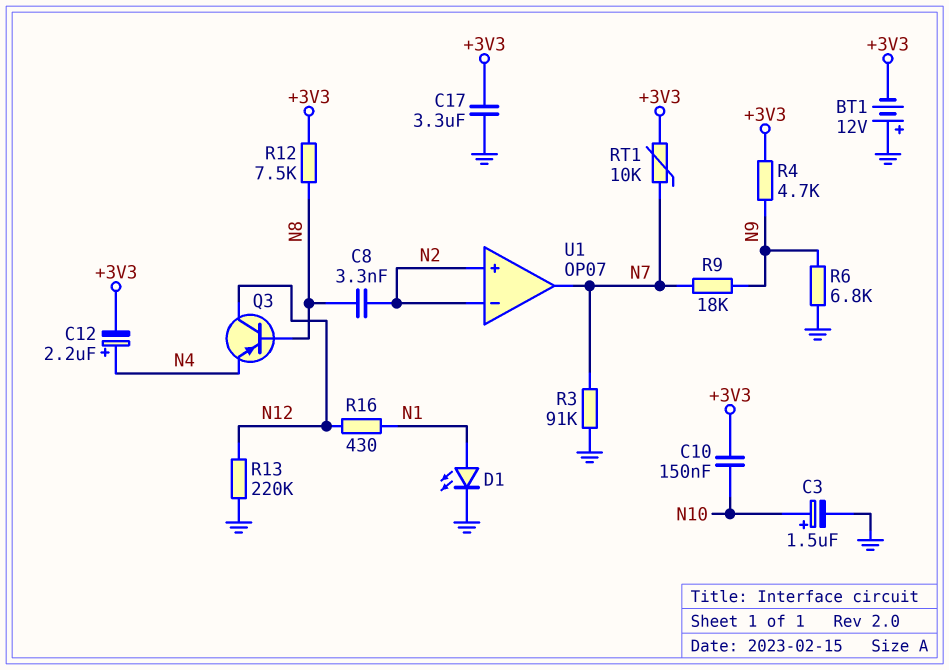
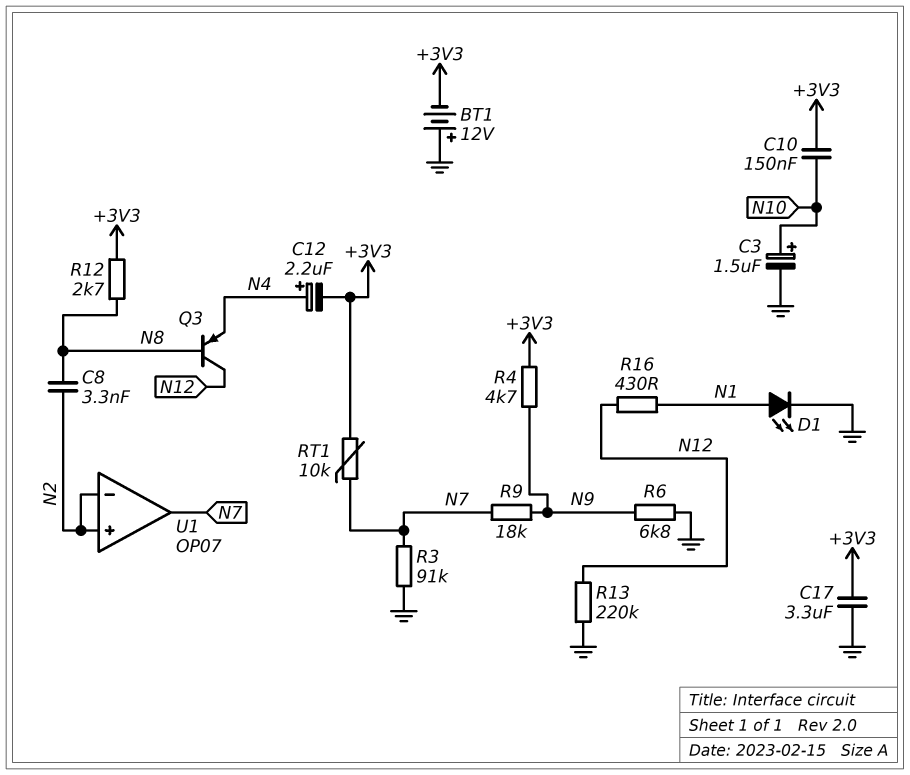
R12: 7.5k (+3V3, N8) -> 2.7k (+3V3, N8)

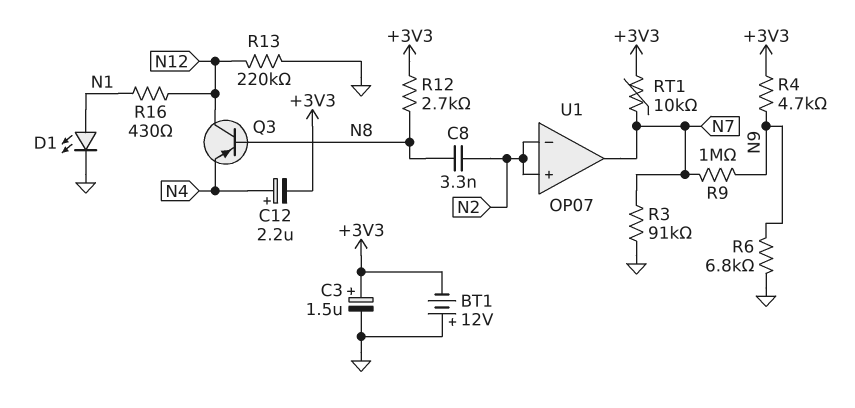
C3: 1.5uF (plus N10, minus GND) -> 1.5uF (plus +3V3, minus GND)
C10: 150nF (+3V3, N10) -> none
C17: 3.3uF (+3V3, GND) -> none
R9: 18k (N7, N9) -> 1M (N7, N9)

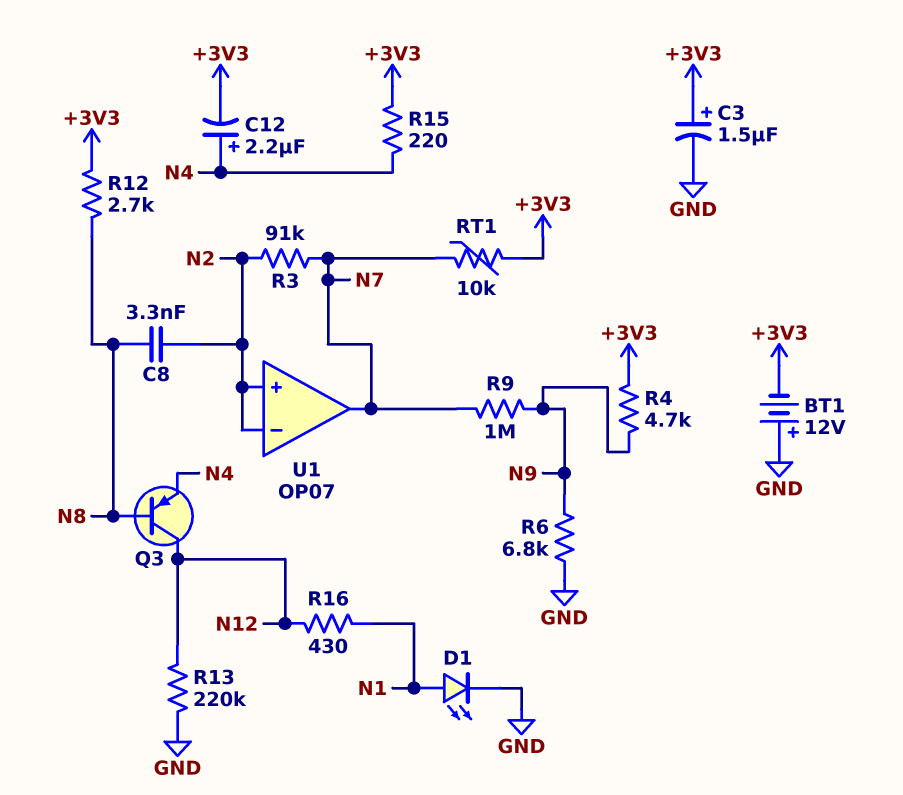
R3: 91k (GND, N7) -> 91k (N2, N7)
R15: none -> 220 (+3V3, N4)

- [WHAT YOU HAVE TO DO]
Print every entry verbatim and leave all pictures out.

- [ANSWER SPACE]
R12: 7.5k (+3V3, N8) -> 2.7k (+3V3, N8)

C3: 1.5uF (plus N10, minus GND) -> 1.5uF (plus +3V3, minus GND)
C10: 150nF (+3V3, N10) -> none
C17: 3.3uF (+3V3, GND) -> none
R9: 18k (N7, N9) -> 1M (N7, N9)

R3: 91k (GND, N7) -> 91k (N2, N7)
R15: none -> 220 (+3V3, N4)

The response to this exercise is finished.